What the exercise asks:
An exact reproduction of all the data is needed, with no images in it.

Given material:
________

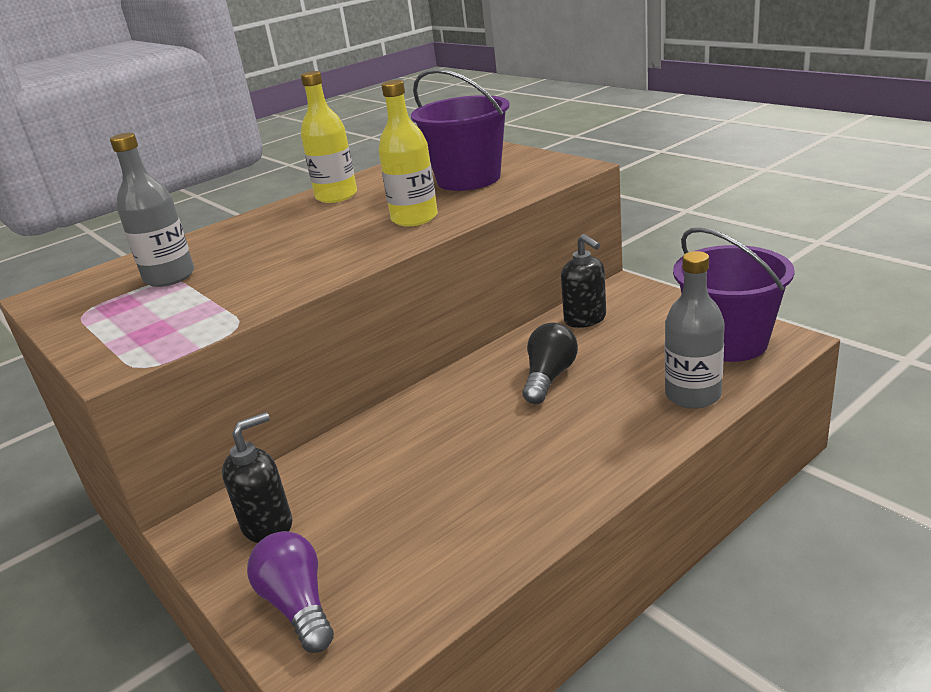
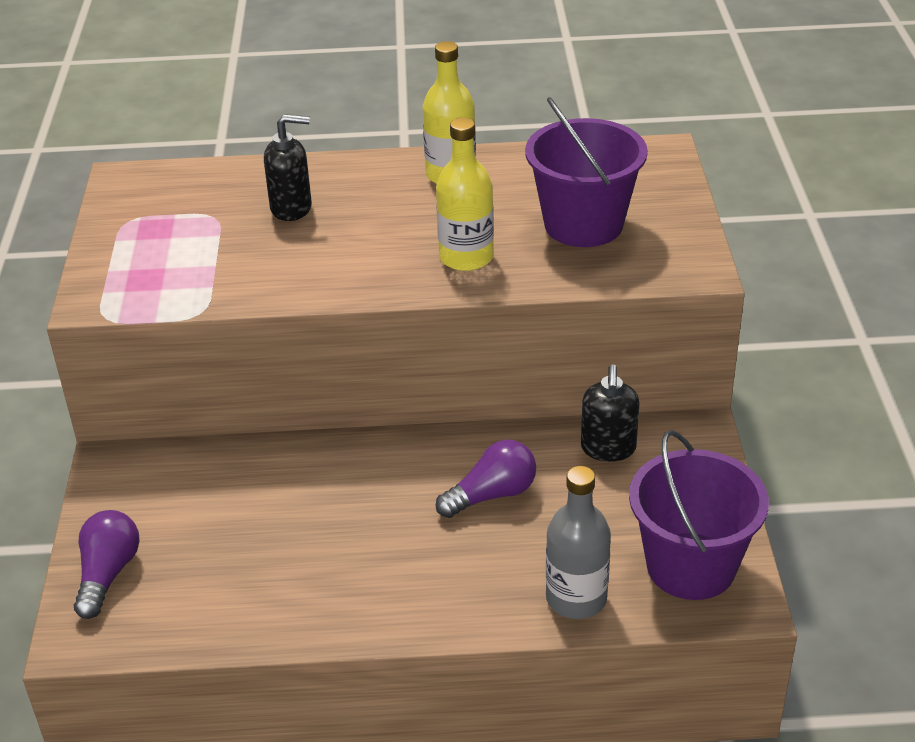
camera: 35 degrees right, 10 degrees up
(169, 277) = (218, 214): grey bottle -> none
(268, 525) = (151, 494): black soap dispenser -> black soap dispenser (292, 208)
(549, 377) = (492, 495): black light bulb -> purple light bulb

________

Task result:
camera: 35 degrees right, 10 degrees up
(169, 277) = (218, 214): grey bottle -> none
(268, 525) = (151, 494): black soap dispenser -> black soap dispenser (292, 208)
(549, 377) = (492, 495): black light bulb -> purple light bulb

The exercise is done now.